Written task: Rewrite the material below, putting "Included" wherever "Standard" occurs and leaving everything else unchanged.

Items:
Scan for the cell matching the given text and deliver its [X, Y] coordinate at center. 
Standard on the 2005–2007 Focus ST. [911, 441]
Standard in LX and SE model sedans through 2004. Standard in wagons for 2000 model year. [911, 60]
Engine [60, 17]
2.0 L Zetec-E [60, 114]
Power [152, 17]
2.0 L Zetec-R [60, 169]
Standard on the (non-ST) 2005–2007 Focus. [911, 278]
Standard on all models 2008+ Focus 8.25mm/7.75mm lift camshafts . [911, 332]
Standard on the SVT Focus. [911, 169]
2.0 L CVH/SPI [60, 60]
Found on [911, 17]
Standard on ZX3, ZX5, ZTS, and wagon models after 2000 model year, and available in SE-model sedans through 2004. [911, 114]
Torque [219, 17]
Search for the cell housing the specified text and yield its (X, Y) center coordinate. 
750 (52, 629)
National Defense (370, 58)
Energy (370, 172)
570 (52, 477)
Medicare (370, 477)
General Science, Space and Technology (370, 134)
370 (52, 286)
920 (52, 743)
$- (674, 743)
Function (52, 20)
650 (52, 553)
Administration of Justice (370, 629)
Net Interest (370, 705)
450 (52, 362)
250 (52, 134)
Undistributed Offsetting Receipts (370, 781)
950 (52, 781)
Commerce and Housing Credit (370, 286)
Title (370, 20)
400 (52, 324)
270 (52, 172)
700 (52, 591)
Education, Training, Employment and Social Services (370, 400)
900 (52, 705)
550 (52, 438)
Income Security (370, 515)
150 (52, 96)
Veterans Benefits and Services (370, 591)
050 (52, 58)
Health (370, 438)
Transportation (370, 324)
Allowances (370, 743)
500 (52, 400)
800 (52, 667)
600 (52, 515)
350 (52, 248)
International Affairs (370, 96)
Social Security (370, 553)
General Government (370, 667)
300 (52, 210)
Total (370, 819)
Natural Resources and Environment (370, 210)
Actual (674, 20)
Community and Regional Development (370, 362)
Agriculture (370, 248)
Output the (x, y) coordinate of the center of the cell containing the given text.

Response:
Scan for the cell matching the given text and deliver its [X, Y] coordinate at center. 
Included on the 2005–2007 Focus ST. [911, 441]
Included in LX and SE model sedans through 2004. Included in wagons for 2000 model year. [911, 60]
Engine [60, 17]
2.0 L Zetec-E [60, 114]
Power [152, 17]
2.0 L Zetec-R [60, 169]
Included on the (non-ST) 2005–2007 Focus. [911, 278]
Included on all models 2008+ Focus 8.25mm/7.75mm lift camshafts . [911, 332]
Included on the SVT Focus. [911, 169]
2.0 L CVH/SPI [60, 60]
Found on [911, 17]
Included on ZX3, ZX5, ZTS, and wagon models after 2000 model year, and available in SE-model sedans through 2004. [911, 114]
Torque [219, 17]
Search for the cell housing the specified text and yield its (X, Y) center coordinate. 
750 (52, 629)
National Defense (370, 58)
Energy (370, 172)
570 (52, 477)
Medicare (370, 477)
General Science, Space and Technology (370, 134)
370 (52, 286)
920 (52, 743)
$- (674, 743)
Function (52, 20)
650 (52, 553)
Administration of Justice (370, 629)
Net Interest (370, 705)
450 (52, 362)
250 (52, 134)
Undistributed Offsetting Receipts (370, 781)
950 (52, 781)
Commerce and Housing Credit (370, 286)
Title (370, 20)
400 (52, 324)
270 (52, 172)
700 (52, 591)
Education, Training, Employment and Social Services (370, 400)
900 (52, 705)
550 (52, 438)
Income Security (370, 515)
150 (52, 96)
Veterans Benefits and Services (370, 591)
050 (52, 58)
Health (370, 438)
Transportation (370, 324)
Allowances (370, 743)
500 (52, 400)
800 (52, 667)
600 (52, 515)
350 (52, 248)
International Affairs (370, 96)
Social Security (370, 553)
General Government (370, 667)
300 (52, 210)
Total (370, 819)
Natural Resources and Environment (370, 210)
Actual (674, 20)
Community and Regional Development (370, 362)
Agriculture (370, 248)
Output the (x, y) coordinate of the center of the cell containing the given text.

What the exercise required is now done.